(Excerpts from a dataset)
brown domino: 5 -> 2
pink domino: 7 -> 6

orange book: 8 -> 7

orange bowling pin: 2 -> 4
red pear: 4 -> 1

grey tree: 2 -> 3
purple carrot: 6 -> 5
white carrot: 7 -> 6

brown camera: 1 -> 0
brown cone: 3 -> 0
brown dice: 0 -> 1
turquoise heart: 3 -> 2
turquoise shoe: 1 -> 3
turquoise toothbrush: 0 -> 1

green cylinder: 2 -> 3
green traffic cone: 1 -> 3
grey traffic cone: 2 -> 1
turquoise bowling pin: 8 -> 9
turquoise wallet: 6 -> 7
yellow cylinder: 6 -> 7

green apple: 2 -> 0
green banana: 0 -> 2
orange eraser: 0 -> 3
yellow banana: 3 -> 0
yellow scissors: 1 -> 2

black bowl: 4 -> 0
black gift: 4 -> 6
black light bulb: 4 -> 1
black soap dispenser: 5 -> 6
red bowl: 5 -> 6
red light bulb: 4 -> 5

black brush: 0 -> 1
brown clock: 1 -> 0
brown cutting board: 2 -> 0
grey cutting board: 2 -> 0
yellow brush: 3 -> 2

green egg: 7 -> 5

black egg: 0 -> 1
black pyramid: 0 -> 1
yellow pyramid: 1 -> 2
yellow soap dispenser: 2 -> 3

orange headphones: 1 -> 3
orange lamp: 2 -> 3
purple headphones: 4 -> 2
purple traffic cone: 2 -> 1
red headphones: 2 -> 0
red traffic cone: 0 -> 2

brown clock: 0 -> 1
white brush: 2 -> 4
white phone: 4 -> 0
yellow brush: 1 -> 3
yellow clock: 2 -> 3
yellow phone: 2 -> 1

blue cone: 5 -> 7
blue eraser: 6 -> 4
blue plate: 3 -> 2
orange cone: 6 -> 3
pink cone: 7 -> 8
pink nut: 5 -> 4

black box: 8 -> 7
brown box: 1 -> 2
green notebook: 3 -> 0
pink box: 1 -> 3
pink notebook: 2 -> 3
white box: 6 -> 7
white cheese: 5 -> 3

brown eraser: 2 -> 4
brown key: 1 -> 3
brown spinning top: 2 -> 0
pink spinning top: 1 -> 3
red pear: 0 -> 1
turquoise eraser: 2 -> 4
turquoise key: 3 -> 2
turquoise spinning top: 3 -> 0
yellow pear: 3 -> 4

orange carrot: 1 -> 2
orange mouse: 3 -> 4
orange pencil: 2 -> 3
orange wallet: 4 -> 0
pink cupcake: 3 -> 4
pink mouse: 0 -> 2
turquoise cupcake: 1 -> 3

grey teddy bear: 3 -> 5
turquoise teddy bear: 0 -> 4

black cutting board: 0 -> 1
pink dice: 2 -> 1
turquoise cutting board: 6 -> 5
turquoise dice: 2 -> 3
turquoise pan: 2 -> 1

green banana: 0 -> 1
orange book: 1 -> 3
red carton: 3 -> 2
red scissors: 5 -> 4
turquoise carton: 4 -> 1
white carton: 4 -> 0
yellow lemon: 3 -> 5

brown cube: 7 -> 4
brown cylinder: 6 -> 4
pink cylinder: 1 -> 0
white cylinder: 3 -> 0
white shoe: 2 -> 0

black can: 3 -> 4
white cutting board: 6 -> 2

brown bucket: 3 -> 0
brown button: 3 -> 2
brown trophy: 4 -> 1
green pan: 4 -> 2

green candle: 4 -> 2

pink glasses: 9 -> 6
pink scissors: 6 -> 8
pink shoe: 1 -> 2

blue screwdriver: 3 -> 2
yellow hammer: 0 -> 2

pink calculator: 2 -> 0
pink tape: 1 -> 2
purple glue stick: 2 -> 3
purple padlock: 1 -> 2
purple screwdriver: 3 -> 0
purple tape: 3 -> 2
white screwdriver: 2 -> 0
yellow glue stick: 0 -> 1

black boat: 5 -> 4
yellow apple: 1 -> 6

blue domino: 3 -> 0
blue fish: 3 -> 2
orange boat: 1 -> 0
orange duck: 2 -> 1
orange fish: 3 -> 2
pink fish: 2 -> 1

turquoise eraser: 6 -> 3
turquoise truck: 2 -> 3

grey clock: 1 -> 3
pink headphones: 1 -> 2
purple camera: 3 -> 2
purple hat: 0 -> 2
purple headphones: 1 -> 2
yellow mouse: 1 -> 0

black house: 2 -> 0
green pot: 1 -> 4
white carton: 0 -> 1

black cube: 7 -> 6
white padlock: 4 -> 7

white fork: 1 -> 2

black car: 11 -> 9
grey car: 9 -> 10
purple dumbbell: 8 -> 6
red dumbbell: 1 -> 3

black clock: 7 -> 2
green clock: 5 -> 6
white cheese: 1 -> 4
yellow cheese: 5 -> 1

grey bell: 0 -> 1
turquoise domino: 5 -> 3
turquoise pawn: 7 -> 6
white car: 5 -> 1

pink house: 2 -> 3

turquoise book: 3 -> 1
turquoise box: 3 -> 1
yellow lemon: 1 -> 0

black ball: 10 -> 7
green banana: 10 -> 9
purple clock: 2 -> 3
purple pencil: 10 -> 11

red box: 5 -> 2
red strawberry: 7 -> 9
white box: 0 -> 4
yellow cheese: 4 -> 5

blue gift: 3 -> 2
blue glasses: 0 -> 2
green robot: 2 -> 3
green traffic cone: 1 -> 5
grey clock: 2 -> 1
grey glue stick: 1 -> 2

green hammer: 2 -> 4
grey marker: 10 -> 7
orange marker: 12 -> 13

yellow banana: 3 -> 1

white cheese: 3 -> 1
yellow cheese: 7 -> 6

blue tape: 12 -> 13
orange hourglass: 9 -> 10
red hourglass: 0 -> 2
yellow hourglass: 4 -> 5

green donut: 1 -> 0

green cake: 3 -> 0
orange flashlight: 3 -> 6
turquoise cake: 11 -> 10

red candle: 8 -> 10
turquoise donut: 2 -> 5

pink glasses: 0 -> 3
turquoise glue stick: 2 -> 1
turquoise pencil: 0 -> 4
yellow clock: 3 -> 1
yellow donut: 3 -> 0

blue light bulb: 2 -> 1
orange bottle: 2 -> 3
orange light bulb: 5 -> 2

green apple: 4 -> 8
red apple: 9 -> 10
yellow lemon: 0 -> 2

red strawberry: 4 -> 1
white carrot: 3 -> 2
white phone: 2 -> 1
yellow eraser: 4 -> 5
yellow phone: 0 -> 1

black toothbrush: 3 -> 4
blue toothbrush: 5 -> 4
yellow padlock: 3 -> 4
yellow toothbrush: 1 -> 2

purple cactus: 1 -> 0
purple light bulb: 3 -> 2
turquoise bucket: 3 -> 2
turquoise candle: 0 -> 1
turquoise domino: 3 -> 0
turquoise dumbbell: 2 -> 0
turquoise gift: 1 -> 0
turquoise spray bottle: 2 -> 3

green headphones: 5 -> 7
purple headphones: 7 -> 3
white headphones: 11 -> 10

What is required
If a line above contains the word "shoe", list it.

Expected answer
turquoise shoe: 1 -> 3
white shoe: 2 -> 0
pink shoe: 1 -> 2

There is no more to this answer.